**Your instructions:**
In the copy, include every record below exactly as it appears, but no pictures.

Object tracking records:
*****
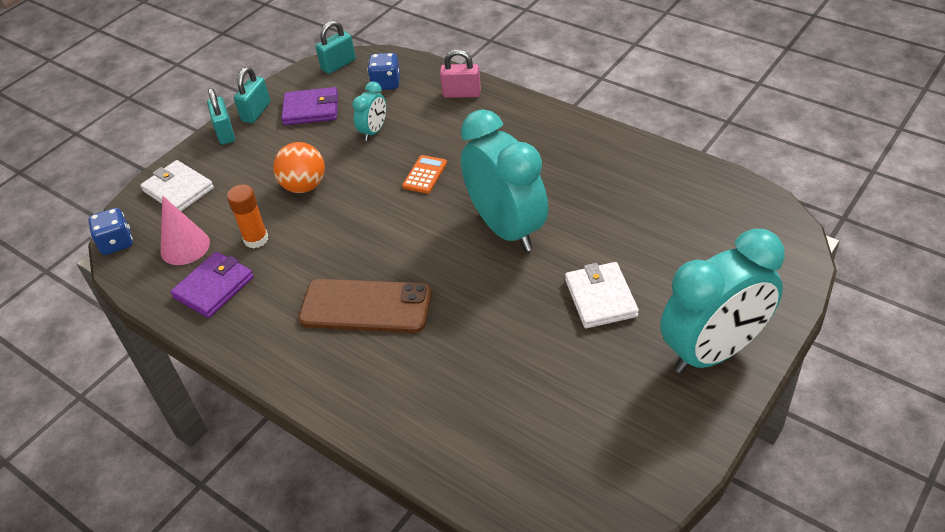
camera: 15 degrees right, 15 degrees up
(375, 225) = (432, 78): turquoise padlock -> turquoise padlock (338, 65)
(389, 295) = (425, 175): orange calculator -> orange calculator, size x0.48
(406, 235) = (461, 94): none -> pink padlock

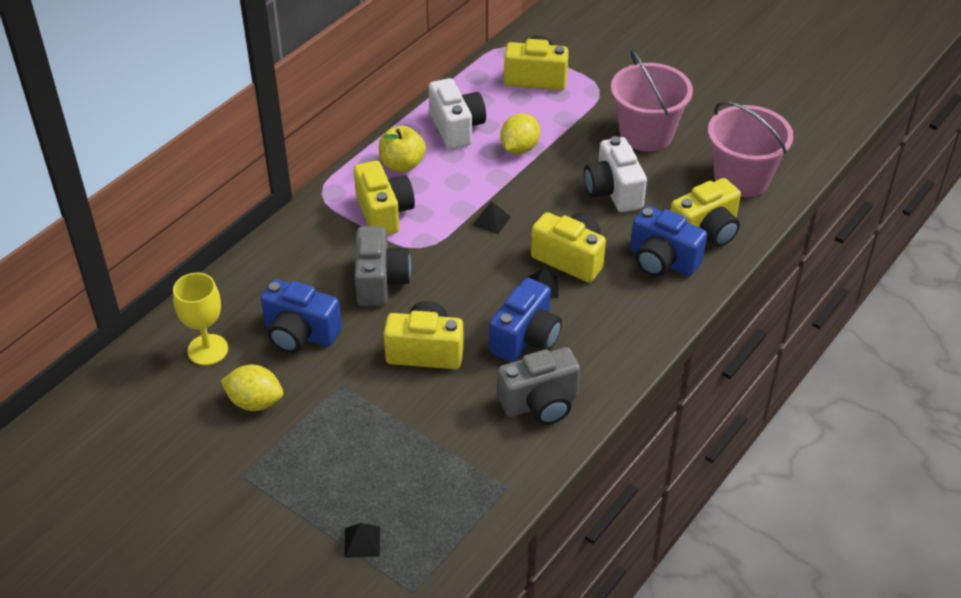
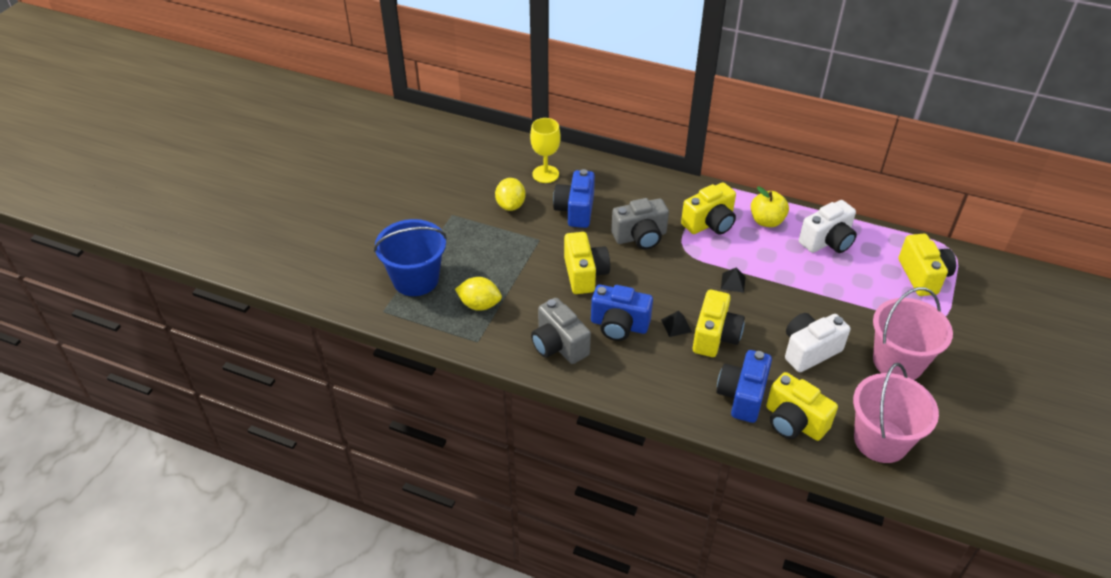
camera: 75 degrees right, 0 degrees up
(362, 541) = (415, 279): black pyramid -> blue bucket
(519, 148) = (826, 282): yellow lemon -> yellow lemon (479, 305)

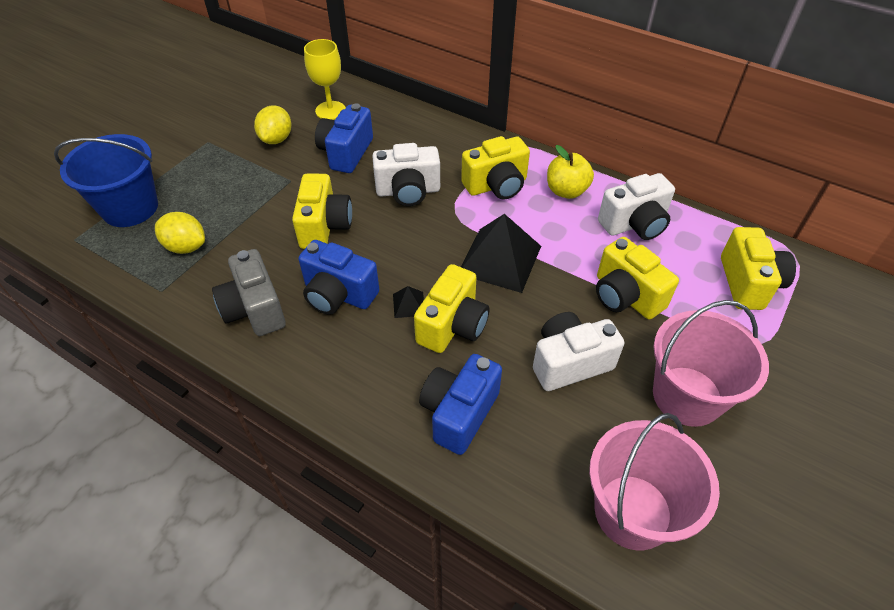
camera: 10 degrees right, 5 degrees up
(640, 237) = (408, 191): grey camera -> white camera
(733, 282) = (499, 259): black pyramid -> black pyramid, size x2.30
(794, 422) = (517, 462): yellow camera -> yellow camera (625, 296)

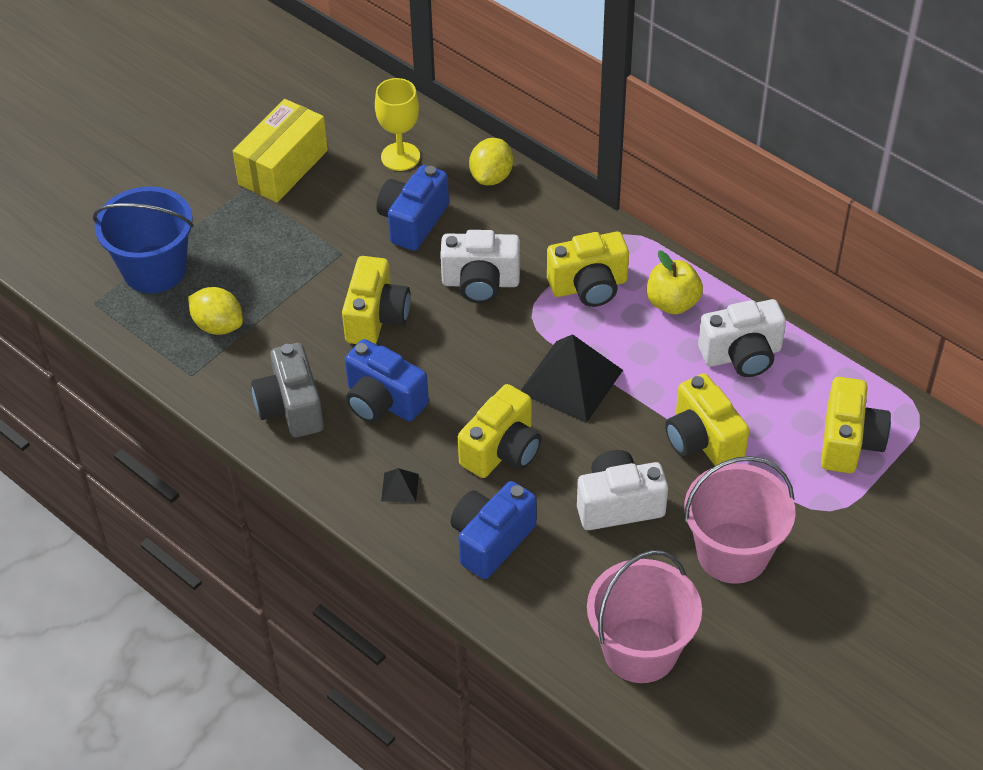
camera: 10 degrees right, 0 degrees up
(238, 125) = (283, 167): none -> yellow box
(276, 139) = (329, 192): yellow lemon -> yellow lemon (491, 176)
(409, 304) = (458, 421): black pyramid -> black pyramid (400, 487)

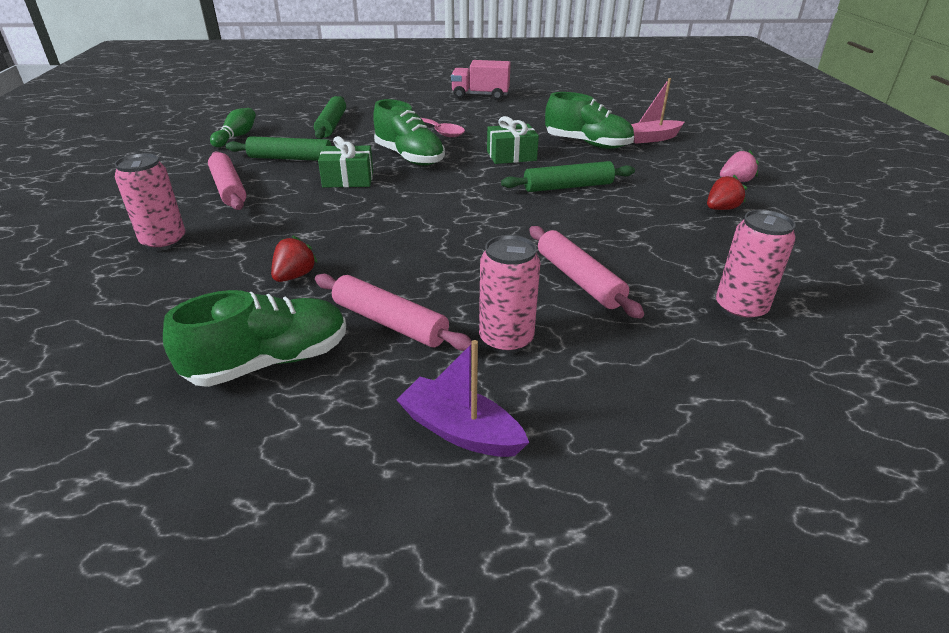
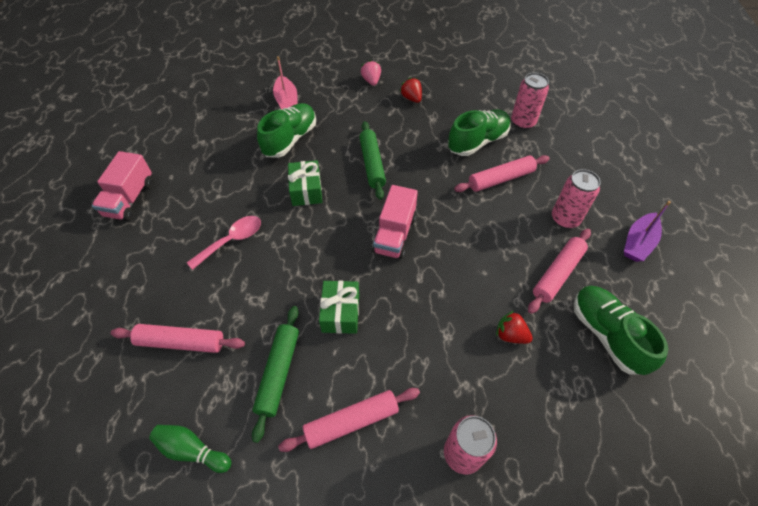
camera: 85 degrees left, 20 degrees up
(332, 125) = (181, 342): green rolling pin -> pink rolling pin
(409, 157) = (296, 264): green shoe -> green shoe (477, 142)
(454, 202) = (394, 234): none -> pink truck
*****
**Response box:**
camera: 15 degrees right, 15 degrees up
(375, 225) = (432, 78): turquoise padlock -> turquoise padlock (338, 65)
(389, 295) = (425, 175): orange calculator -> orange calculator, size x0.48
(406, 235) = (461, 94): none -> pink padlock

camera: 75 degrees right, 0 degrees up
(362, 541) = (415, 279): black pyramid -> blue bucket
(519, 148) = (826, 282): yellow lemon -> yellow lemon (479, 305)

camera: 10 degrees right, 5 degrees up
(640, 237) = (408, 191): grey camera -> white camera
(733, 282) = (499, 259): black pyramid -> black pyramid, size x2.30
(794, 422) = (517, 462): yellow camera -> yellow camera (625, 296)

camera: 10 degrees right, 0 degrees up
(238, 125) = (283, 167): none -> yellow box
(276, 139) = (329, 192): yellow lemon -> yellow lemon (491, 176)
(409, 304) = (458, 421): black pyramid -> black pyramid (400, 487)

camera: 85 degrees left, 20 degrees up
(332, 125) = (181, 342): green rolling pin -> pink rolling pin
(409, 157) = (296, 264): green shoe -> green shoe (477, 142)
(454, 202) = (394, 234): none -> pink truck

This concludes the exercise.